How many lines in the data below contain the word "pink"? State only the number.
[[ DATA SUPPLIED, beginning ]]
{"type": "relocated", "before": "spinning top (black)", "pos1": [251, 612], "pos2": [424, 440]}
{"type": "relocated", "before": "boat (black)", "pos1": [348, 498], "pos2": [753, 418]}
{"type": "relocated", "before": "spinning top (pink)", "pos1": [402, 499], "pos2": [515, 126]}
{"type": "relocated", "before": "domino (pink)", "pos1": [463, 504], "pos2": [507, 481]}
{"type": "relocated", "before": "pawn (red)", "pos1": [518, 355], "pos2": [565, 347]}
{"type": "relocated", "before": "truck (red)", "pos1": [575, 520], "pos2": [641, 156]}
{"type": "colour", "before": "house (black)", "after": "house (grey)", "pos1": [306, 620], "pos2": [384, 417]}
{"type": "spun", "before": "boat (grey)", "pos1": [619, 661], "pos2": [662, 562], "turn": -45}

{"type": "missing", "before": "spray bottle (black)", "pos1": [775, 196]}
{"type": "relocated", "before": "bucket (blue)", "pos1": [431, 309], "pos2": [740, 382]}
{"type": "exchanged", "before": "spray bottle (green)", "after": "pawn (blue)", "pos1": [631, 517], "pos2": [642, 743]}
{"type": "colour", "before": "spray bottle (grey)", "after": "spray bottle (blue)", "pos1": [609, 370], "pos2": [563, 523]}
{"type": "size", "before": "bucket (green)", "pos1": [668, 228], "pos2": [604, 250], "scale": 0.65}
[[ DATA SUPPLIED, end ]]
[[ DATA SUPPLIED, beginning ]]
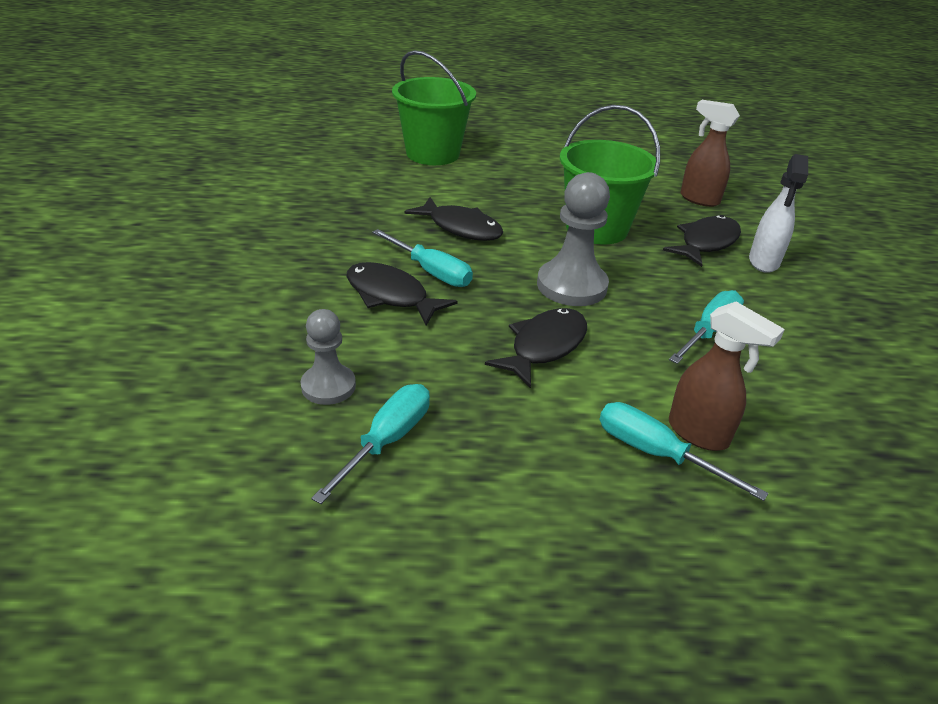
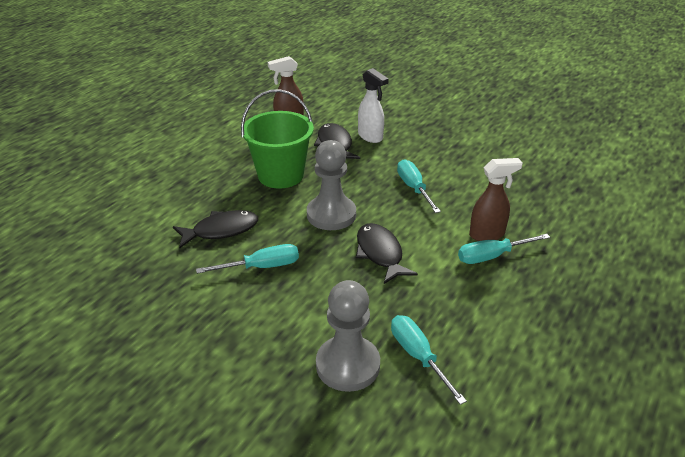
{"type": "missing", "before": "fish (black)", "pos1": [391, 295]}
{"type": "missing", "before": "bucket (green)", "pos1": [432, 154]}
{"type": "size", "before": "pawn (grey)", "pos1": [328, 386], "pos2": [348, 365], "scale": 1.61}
[[ DATA SUPPLIED, end ]]
▶ _RESPONSE TO THE EXERCISE_:
2